### Task objective
For the material below, output exactly the span from the line with "purple bucket [400,100,478,190]" to the line with "turquoise cap [362,456,409,494]", including both, and nothing besides.

### Supplied data
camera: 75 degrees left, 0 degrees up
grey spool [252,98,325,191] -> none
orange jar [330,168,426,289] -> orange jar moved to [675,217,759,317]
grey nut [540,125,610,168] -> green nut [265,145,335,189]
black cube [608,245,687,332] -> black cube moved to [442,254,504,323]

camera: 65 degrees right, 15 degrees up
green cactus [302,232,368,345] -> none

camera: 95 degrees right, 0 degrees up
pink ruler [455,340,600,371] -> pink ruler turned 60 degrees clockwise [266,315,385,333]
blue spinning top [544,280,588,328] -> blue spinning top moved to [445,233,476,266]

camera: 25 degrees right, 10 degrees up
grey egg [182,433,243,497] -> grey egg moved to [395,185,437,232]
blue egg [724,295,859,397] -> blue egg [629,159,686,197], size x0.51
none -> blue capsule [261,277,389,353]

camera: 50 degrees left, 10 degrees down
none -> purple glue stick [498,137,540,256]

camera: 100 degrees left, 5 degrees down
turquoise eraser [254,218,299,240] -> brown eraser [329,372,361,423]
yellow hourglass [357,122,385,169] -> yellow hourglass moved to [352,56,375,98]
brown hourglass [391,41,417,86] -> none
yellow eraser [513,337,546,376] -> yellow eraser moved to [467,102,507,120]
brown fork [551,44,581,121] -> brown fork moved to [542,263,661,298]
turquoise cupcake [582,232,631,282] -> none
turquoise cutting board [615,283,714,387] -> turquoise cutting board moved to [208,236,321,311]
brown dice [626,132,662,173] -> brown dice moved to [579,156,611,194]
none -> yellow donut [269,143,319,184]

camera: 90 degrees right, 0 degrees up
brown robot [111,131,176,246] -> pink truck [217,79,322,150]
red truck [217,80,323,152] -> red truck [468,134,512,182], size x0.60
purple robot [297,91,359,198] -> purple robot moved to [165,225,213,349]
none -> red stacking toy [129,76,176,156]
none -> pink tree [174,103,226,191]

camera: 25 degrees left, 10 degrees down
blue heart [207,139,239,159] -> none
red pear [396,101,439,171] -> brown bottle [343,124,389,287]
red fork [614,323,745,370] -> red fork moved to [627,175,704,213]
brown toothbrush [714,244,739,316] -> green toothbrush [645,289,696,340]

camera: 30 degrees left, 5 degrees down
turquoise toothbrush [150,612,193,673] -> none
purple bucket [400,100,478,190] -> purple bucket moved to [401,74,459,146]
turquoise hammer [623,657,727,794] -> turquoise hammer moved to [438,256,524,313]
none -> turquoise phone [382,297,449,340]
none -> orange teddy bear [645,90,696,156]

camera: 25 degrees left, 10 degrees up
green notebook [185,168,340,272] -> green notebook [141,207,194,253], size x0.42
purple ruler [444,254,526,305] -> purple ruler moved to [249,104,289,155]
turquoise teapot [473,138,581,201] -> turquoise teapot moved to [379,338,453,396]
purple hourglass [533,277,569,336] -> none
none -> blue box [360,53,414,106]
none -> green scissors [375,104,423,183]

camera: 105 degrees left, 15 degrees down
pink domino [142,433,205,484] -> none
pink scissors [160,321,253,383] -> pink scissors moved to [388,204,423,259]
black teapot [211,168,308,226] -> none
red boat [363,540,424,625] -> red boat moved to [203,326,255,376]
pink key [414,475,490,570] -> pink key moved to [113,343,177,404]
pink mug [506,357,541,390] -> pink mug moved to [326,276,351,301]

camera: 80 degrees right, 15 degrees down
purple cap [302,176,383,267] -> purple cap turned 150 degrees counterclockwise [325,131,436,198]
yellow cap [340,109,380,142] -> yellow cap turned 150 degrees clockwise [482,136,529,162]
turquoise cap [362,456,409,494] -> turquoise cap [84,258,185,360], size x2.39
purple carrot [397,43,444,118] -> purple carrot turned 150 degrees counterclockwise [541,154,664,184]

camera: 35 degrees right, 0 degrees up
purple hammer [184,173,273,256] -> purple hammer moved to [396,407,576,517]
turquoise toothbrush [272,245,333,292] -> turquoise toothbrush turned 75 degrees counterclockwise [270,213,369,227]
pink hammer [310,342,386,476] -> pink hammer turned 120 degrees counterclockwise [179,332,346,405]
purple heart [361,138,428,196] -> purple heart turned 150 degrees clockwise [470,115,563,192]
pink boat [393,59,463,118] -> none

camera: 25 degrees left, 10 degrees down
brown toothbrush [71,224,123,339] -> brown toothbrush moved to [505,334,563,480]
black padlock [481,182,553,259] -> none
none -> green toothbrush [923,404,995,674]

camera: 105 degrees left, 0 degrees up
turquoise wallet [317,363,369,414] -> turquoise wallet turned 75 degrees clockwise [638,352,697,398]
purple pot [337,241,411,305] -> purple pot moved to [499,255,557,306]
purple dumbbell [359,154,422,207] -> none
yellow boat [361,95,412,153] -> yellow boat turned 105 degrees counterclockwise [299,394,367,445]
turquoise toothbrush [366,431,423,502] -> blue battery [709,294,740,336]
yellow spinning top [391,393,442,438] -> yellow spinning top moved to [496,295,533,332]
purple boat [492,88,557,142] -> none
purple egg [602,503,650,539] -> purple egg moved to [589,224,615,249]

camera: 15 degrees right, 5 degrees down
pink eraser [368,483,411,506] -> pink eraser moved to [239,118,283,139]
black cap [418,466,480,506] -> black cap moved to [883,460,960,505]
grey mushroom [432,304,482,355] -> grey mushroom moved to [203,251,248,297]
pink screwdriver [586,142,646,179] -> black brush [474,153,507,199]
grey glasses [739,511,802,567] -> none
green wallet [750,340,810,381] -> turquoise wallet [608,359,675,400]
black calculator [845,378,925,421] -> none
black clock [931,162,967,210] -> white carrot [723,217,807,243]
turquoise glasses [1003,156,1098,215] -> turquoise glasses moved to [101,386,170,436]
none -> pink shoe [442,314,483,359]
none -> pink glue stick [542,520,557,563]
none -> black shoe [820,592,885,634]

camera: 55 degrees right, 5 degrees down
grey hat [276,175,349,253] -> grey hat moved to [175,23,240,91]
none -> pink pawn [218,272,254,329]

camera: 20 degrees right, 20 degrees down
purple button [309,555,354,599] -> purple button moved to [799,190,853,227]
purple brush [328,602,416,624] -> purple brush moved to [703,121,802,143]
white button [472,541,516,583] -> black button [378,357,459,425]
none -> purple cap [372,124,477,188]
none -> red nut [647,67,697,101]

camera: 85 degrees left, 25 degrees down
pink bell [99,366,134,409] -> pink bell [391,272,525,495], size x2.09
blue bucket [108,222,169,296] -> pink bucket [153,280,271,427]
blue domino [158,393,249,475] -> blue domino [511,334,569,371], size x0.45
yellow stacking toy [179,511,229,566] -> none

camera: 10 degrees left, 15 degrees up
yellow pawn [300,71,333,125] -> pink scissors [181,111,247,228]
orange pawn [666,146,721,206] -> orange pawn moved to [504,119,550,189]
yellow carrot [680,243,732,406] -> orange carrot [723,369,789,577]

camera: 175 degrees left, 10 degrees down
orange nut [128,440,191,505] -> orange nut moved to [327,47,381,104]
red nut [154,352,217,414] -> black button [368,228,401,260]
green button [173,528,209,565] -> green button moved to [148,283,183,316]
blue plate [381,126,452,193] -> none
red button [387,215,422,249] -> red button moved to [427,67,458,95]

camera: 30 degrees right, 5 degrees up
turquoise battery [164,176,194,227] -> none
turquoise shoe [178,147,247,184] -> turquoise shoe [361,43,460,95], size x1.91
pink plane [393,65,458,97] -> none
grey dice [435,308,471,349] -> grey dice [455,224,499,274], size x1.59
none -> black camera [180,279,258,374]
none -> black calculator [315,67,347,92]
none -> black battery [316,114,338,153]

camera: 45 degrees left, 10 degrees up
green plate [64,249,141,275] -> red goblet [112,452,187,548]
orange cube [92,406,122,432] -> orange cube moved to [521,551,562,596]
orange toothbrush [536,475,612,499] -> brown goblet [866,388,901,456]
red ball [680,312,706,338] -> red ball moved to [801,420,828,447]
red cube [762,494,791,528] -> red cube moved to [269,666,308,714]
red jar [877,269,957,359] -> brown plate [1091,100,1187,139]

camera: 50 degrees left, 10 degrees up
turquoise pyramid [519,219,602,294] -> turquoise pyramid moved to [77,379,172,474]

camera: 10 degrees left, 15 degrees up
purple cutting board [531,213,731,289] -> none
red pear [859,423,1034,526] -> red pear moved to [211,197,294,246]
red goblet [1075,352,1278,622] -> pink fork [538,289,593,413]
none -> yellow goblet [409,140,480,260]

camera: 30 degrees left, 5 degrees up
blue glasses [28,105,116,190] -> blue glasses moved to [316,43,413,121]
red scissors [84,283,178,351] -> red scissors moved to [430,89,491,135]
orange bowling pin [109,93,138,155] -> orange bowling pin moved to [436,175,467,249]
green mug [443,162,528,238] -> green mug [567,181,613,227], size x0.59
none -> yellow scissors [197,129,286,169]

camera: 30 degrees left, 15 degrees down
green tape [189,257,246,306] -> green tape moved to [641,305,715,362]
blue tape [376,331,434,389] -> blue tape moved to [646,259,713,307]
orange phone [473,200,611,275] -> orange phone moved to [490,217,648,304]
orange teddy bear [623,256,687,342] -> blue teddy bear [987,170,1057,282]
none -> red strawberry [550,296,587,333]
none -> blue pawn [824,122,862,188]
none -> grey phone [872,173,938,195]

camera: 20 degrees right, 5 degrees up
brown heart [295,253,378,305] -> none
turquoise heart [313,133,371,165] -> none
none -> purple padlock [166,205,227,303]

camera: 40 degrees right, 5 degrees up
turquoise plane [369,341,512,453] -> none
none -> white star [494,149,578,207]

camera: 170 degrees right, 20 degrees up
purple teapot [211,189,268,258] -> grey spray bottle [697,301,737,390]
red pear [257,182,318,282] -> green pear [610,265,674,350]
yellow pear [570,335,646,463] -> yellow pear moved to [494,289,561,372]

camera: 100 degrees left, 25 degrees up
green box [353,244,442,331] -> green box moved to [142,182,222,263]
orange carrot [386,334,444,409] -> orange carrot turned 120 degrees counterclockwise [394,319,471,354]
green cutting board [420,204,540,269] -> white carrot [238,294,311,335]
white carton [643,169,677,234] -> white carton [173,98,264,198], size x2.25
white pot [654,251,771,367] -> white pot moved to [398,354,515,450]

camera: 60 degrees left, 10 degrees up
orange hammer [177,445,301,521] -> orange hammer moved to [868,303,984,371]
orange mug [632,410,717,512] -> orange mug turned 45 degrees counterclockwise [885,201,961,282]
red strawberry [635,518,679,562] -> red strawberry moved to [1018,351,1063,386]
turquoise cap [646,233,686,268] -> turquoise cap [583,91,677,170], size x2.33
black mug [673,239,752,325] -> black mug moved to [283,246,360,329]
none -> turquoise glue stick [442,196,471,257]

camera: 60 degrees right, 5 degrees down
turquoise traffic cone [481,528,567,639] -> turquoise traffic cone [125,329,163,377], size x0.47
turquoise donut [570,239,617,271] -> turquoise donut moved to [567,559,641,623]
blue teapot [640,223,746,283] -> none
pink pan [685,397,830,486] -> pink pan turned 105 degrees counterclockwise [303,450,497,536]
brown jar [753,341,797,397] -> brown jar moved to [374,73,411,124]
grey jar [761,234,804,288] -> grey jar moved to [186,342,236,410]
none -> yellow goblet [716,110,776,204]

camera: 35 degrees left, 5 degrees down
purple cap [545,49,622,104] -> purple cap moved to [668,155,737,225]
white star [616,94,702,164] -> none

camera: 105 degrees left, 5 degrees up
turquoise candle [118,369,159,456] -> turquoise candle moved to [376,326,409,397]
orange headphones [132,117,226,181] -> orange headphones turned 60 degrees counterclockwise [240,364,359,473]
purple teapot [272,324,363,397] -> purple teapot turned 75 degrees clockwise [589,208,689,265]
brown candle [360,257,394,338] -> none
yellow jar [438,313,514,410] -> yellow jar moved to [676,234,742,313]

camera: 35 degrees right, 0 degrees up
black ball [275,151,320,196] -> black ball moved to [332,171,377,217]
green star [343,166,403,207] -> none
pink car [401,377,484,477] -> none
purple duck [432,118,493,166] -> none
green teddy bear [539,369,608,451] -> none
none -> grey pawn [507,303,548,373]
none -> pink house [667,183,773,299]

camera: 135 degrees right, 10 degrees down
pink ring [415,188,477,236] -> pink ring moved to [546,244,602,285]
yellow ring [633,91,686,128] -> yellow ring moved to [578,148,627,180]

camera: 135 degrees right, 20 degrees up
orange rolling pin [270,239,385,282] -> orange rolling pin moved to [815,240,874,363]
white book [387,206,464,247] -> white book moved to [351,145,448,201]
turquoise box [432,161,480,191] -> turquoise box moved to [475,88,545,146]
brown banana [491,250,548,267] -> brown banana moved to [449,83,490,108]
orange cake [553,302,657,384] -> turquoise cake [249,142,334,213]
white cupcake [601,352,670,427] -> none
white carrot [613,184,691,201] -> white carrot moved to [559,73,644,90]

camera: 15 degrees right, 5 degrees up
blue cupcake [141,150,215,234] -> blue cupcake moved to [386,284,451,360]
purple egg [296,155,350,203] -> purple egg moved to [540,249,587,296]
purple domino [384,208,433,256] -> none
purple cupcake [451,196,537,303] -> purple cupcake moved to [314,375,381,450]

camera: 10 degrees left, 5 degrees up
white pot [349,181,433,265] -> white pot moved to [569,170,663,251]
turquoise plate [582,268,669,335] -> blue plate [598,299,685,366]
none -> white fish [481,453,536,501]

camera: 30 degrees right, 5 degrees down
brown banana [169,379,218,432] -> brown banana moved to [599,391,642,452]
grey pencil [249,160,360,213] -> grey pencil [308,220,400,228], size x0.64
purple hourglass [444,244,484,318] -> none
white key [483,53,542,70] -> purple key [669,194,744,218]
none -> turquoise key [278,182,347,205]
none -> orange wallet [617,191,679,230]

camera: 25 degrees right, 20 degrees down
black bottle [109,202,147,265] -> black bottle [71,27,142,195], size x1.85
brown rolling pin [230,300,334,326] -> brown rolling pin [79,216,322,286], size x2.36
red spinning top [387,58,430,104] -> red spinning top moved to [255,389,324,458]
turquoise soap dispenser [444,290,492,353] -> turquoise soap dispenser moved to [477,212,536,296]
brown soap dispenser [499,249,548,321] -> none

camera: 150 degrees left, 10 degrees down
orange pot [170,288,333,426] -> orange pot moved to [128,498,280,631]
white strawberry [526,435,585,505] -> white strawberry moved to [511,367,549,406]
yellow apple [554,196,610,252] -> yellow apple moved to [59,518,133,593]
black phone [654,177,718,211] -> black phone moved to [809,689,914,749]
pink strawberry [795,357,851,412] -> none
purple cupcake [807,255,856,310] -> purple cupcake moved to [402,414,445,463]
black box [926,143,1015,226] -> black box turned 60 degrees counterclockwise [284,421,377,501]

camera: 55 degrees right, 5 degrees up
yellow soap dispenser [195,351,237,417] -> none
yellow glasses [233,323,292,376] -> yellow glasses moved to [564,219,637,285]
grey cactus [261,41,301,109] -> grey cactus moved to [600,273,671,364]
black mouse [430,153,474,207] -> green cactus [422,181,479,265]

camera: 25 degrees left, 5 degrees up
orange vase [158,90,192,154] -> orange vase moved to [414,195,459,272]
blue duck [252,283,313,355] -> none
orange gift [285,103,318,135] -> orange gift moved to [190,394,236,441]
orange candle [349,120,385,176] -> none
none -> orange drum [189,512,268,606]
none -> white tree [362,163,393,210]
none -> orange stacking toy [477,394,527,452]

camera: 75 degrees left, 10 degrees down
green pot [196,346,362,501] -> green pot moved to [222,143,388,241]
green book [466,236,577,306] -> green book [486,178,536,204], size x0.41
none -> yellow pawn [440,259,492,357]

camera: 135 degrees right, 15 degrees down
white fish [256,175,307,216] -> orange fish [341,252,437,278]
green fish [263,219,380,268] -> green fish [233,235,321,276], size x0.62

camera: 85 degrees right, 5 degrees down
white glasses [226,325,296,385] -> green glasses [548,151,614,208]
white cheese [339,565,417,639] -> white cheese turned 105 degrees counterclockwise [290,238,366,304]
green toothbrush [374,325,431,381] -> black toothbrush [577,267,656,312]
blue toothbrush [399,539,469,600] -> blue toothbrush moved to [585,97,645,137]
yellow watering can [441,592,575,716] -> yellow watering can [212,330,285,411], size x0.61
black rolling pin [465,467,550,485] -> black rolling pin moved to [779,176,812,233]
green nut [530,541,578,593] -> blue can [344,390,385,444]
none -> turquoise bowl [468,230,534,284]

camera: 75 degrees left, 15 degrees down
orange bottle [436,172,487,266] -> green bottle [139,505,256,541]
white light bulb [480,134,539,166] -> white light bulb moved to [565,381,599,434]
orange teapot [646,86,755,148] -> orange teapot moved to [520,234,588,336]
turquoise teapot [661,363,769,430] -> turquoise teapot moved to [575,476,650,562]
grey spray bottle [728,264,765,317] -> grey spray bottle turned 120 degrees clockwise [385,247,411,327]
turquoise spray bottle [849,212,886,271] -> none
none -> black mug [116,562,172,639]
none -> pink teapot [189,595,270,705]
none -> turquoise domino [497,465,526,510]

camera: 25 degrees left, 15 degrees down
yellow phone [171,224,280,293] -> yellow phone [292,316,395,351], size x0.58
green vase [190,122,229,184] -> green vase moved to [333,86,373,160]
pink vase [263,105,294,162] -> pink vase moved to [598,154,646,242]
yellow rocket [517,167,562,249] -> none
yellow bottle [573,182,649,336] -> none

### Completed task
purple bucket [400,100,478,190] -> purple bucket moved to [401,74,459,146]
turquoise hammer [623,657,727,794] -> turquoise hammer moved to [438,256,524,313]
none -> turquoise phone [382,297,449,340]
none -> orange teddy bear [645,90,696,156]

camera: 25 degrees left, 10 degrees up
green notebook [185,168,340,272] -> green notebook [141,207,194,253], size x0.42
purple ruler [444,254,526,305] -> purple ruler moved to [249,104,289,155]
turquoise teapot [473,138,581,201] -> turquoise teapot moved to [379,338,453,396]
purple hourglass [533,277,569,336] -> none
none -> blue box [360,53,414,106]
none -> green scissors [375,104,423,183]

camera: 105 degrees left, 15 degrees down
pink domino [142,433,205,484] -> none
pink scissors [160,321,253,383] -> pink scissors moved to [388,204,423,259]
black teapot [211,168,308,226] -> none
red boat [363,540,424,625] -> red boat moved to [203,326,255,376]
pink key [414,475,490,570] -> pink key moved to [113,343,177,404]
pink mug [506,357,541,390] -> pink mug moved to [326,276,351,301]

camera: 80 degrees right, 15 degrees down
purple cap [302,176,383,267] -> purple cap turned 150 degrees counterclockwise [325,131,436,198]
yellow cap [340,109,380,142] -> yellow cap turned 150 degrees clockwise [482,136,529,162]
turquoise cap [362,456,409,494] -> turquoise cap [84,258,185,360], size x2.39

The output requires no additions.